▶ **WHAT IS REQUIRED**: An image-free, exact copy of the records below is required.

▶ **RECORDS**:
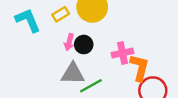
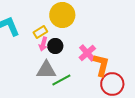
yellow rectangle: (61, 14) -> (40, 32), moved
pink cross: (123, 53) -> (87, 53), turned -30

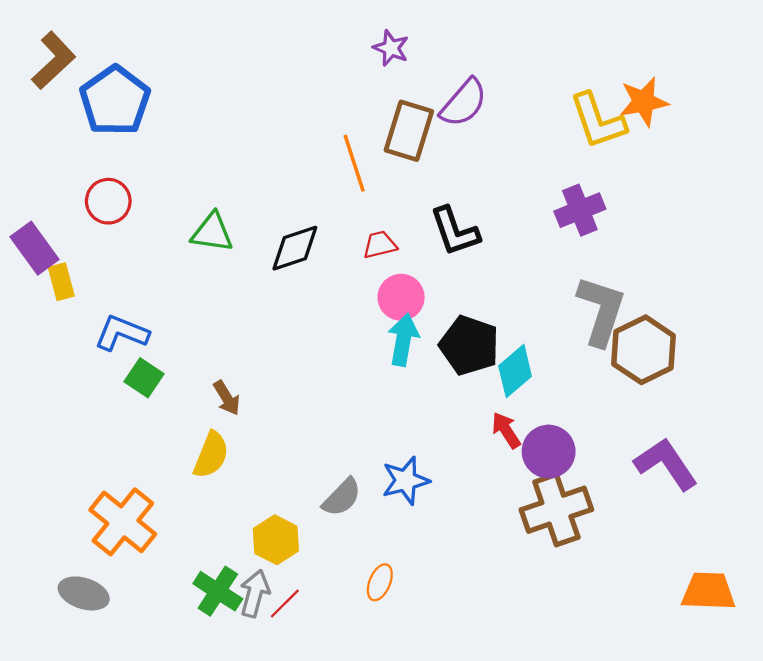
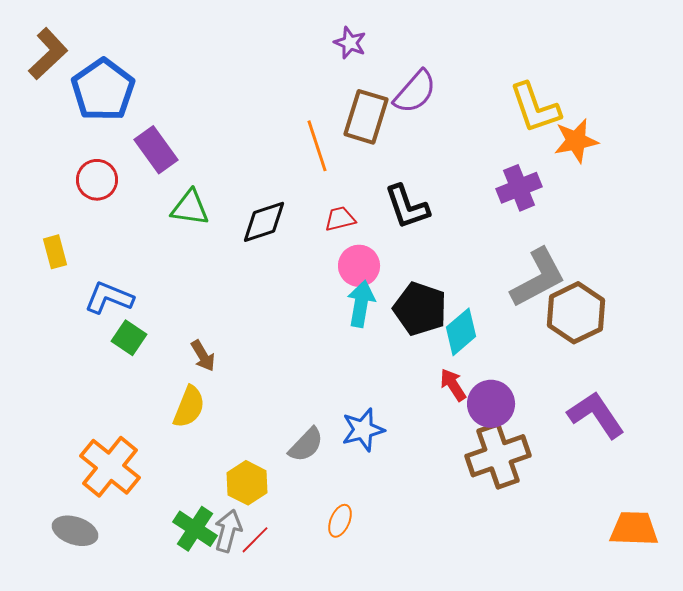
orange star: (644, 102) -> (576, 141), moved
purple rectangle: (34, 248) -> (156, 150), moved
gray L-shape: (601, 311) -> (538, 278), turned 44

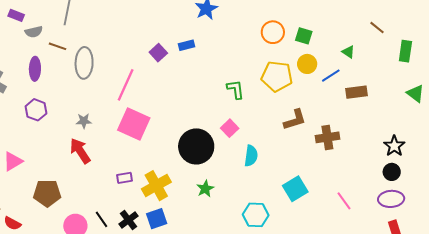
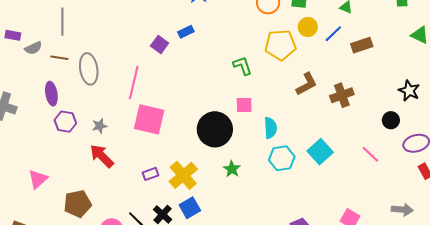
purple ellipse: (35, 69) -> (51, 94), moved
purple hexagon: (36, 110) -> (65, 122), moved
pink square: (230, 128) -> (244, 105), turned -36
black circle: (392, 172) -> (391, 120), moved
cyan hexagon: (256, 215) -> (282, 158), moved

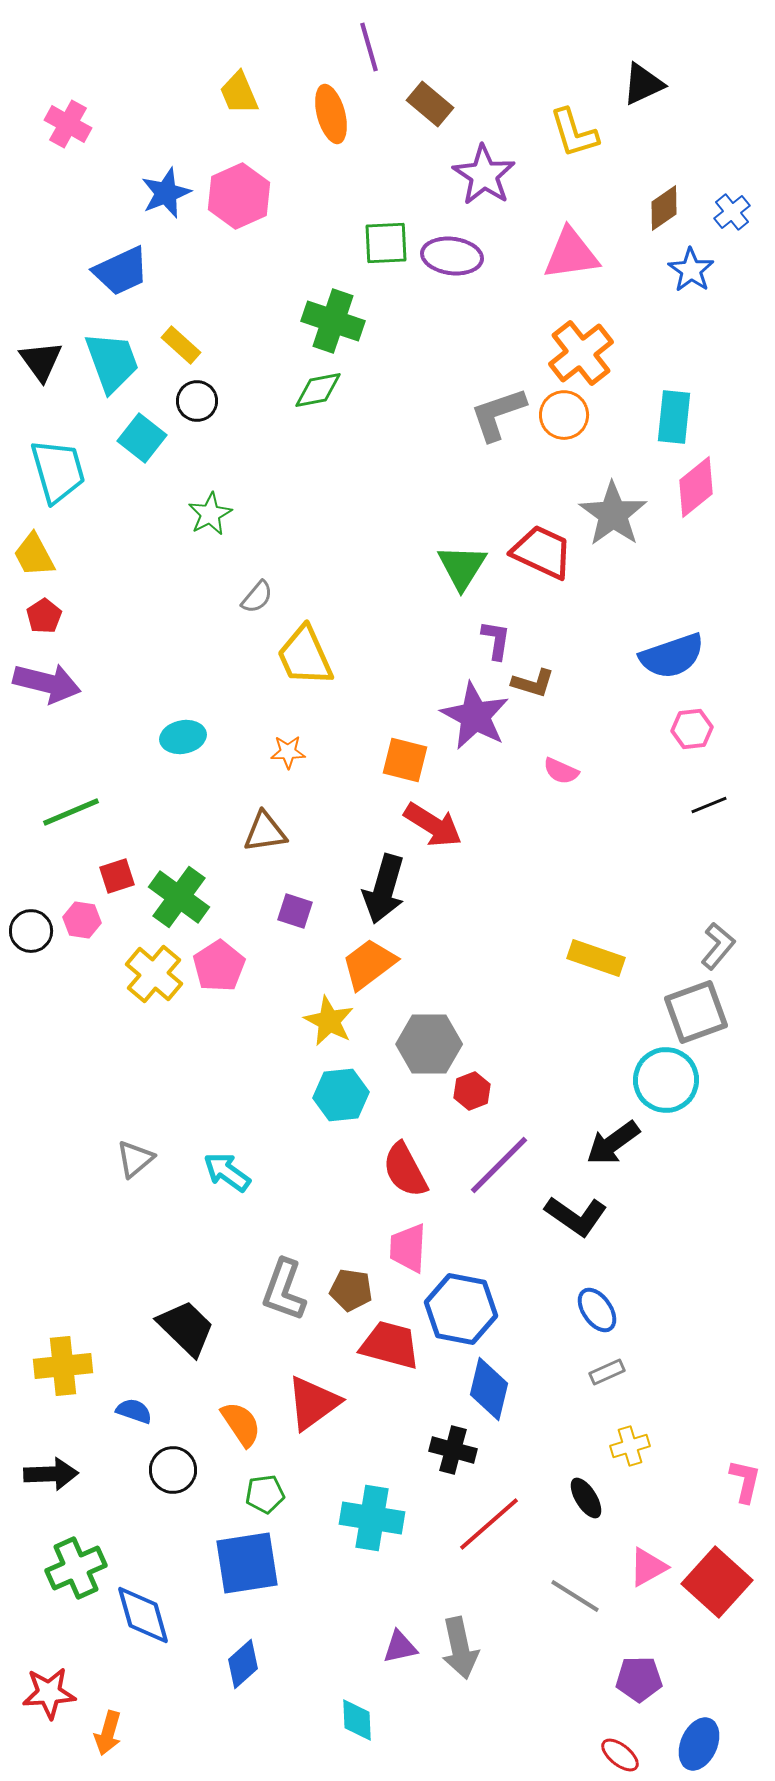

▶ **WRITTEN ANSWER**:
yellow rectangle: (61, 14) -> (40, 32), moved
pink cross: (123, 53) -> (87, 53), turned -30

orange star: (644, 102) -> (576, 141), moved
purple rectangle: (34, 248) -> (156, 150), moved
gray L-shape: (601, 311) -> (538, 278), turned 44

purple ellipse: (35, 69) -> (51, 94), moved
purple hexagon: (36, 110) -> (65, 122), moved
pink square: (230, 128) -> (244, 105), turned -36
black circle: (392, 172) -> (391, 120), moved
cyan hexagon: (256, 215) -> (282, 158), moved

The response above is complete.